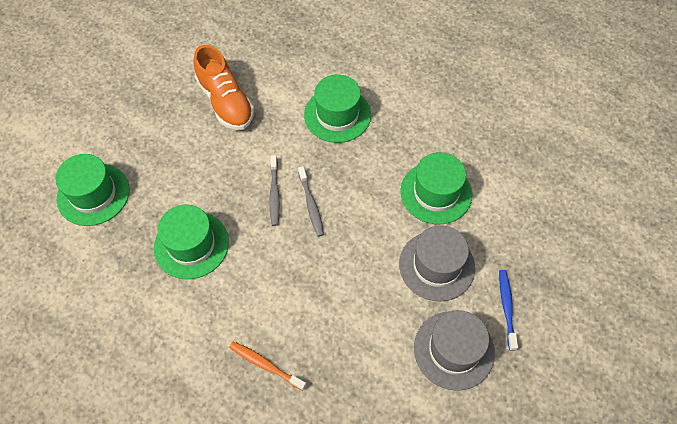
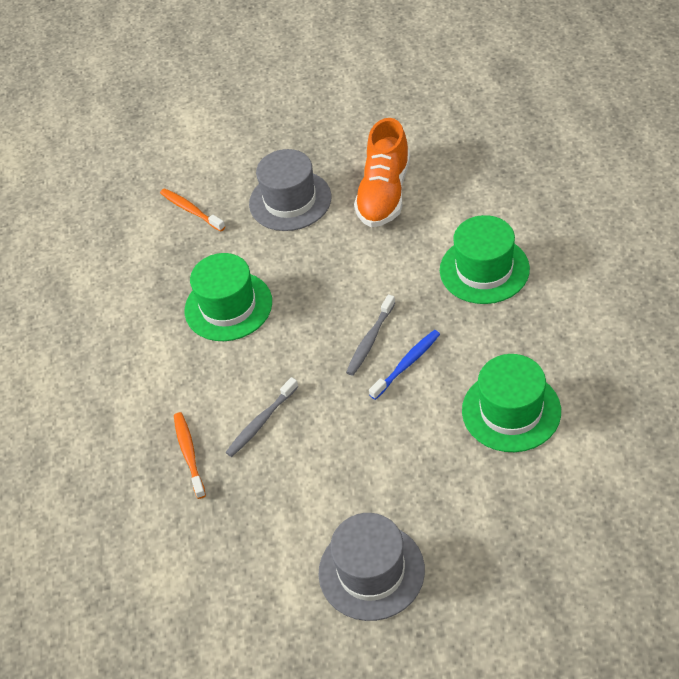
camera: 50 degrees right, 10 degrees down
(93, 194) = (191, 210): green hat -> orange toothbrush
(274, 194) = (345, 308): grey toothbrush -> grey toothbrush (261, 422)
(436, 265) = (437, 481): grey hat -> grey hat (290, 200)
(506, 307) = (468, 573): blue toothbrush -> blue toothbrush (407, 364)

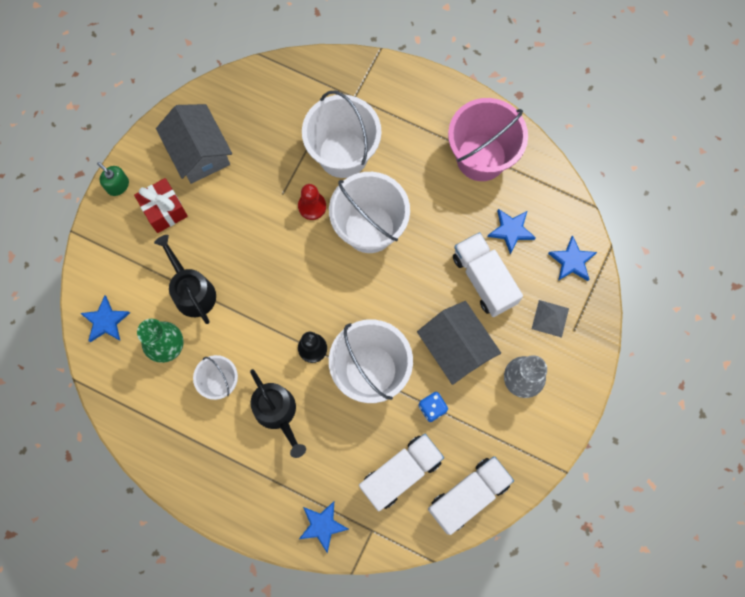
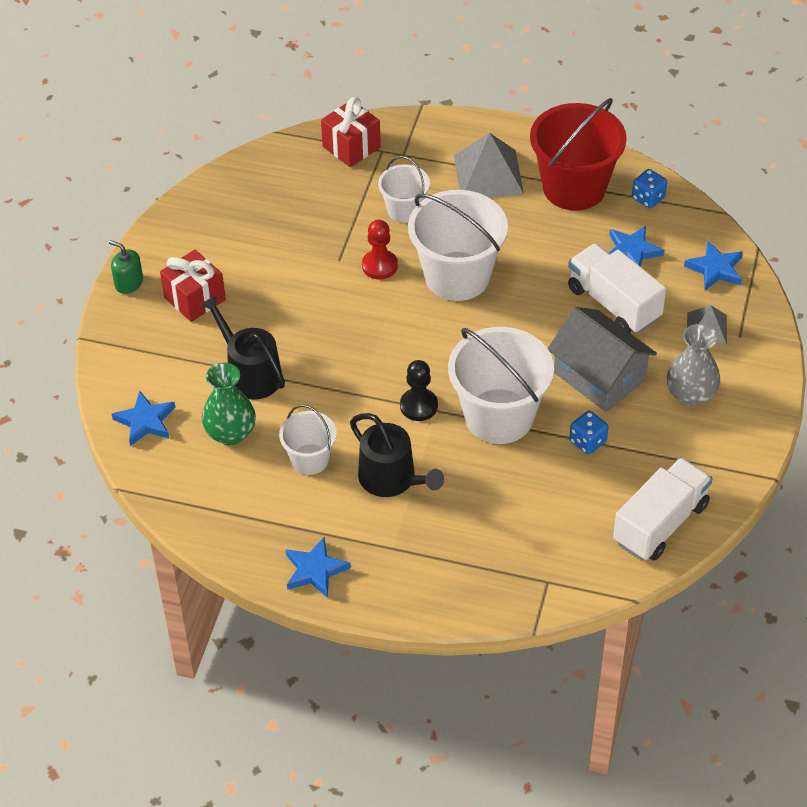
camera: 10 degrees left, 25 degrees down
(199, 152) = (224, 235): grey house -> none
(315, 82) = (351, 147): none -> red gift
(322, 525) = (482, 587): blue star -> blue star (315, 570)
(343, 154) = (404, 210): white bucket -> white bucket, size x0.54
(400, 473) = (567, 515): white truck -> none
(416, 130) = (488, 174): none -> grey pyramid
(481, 157) = (574, 187): pink bucket -> red bucket
(537, 179) = (648, 198): none -> blue dice

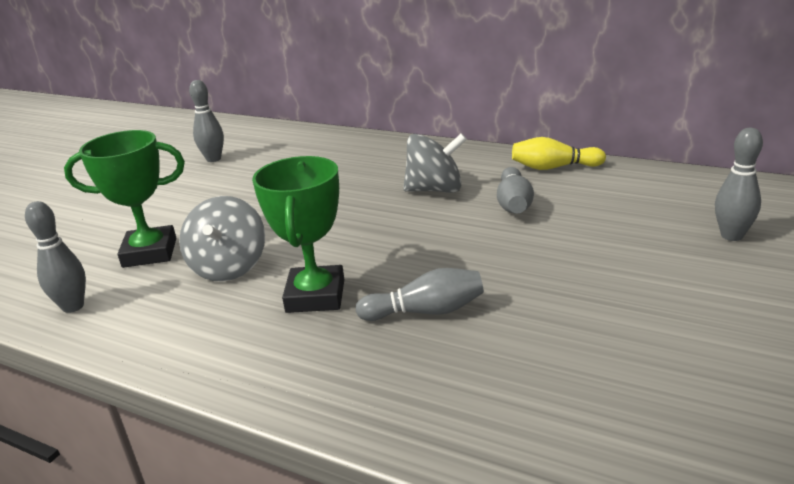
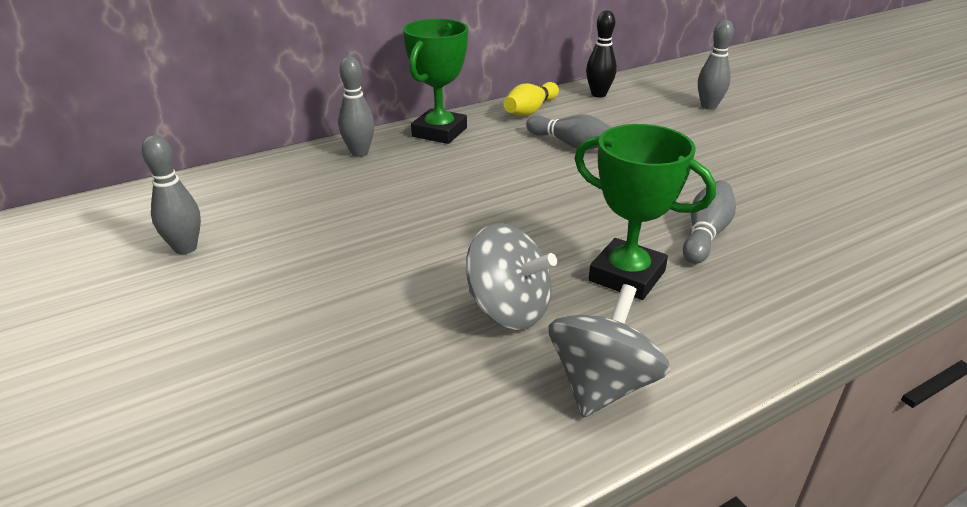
camera: 60 degrees left, 5 degrees up
(73, 306) = (467, 456): grey bowling pin -> grey bowling pin (359, 152)
(150, 253) = (394, 359): green trophy -> green trophy (439, 132)
(435, 190) = (496, 162): grey spinning top -> grey spinning top (602, 385)
(647, 179) = (598, 94): none -> black bowling pin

###

:: PROBLEM REQUIREMENTS ::
Show every line in the entries where the string "blue" occurs.

:: REPLY ::
(506, 307) = (468, 573): blue toothbrush -> blue toothbrush (407, 364)
(322, 525) = (482, 587): blue star -> blue star (315, 570)
(537, 179) = (648, 198): none -> blue dice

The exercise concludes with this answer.